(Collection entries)

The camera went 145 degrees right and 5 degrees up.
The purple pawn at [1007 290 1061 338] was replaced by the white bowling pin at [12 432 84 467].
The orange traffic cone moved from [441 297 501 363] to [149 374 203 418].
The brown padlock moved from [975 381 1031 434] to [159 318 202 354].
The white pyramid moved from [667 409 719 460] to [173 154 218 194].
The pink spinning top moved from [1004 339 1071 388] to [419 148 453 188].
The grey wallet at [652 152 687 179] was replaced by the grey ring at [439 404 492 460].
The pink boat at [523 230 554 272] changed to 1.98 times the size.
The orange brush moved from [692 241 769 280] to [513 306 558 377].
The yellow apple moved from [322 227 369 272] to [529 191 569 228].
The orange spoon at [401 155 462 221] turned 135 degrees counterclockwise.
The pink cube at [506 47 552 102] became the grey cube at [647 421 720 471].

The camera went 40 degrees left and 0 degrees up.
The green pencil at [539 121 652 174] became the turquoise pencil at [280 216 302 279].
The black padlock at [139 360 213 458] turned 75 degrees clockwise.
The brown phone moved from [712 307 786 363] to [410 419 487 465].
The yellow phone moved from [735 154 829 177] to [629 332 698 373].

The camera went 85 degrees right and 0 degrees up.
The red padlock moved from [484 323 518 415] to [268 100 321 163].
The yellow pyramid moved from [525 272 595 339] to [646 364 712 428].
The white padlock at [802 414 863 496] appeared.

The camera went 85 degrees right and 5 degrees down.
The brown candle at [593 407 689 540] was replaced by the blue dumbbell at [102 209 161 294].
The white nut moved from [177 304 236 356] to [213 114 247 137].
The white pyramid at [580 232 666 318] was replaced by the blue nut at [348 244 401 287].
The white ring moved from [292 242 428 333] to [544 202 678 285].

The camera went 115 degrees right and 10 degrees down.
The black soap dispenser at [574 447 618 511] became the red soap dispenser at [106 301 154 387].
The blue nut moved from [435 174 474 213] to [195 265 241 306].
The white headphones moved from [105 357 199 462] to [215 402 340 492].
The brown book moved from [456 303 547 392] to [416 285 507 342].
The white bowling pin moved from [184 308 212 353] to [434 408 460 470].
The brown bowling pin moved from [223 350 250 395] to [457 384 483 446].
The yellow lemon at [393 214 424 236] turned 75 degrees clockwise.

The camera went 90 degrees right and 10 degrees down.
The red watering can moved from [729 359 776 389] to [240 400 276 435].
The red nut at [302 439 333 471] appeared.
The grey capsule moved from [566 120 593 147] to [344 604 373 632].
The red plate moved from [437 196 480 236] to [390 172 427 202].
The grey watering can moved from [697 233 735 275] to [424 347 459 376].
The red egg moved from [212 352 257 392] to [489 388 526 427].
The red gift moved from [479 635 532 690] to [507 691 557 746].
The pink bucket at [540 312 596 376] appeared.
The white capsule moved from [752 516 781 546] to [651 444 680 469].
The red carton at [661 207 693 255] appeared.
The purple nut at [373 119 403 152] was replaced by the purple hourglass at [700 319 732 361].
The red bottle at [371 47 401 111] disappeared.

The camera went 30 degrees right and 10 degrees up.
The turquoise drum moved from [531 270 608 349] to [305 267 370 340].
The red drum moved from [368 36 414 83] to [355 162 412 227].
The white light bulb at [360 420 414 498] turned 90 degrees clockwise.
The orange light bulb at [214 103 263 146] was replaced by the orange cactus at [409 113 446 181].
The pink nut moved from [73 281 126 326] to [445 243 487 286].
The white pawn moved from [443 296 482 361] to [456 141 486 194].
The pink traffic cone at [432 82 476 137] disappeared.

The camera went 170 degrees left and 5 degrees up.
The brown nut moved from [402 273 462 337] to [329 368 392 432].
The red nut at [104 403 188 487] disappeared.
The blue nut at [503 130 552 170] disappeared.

> _What to work on_: Of the lines above, output exactly those from the line bearing "The orange traffic" through the line bearing "The orange spoon", inclusive.

> _Result of the exercise_:
The orange traffic cone moved from [441 297 501 363] to [149 374 203 418].
The brown padlock moved from [975 381 1031 434] to [159 318 202 354].
The white pyramid moved from [667 409 719 460] to [173 154 218 194].
The pink spinning top moved from [1004 339 1071 388] to [419 148 453 188].
The grey wallet at [652 152 687 179] was replaced by the grey ring at [439 404 492 460].
The pink boat at [523 230 554 272] changed to 1.98 times the size.
The orange brush moved from [692 241 769 280] to [513 306 558 377].
The yellow apple moved from [322 227 369 272] to [529 191 569 228].
The orange spoon at [401 155 462 221] turned 135 degrees counterclockwise.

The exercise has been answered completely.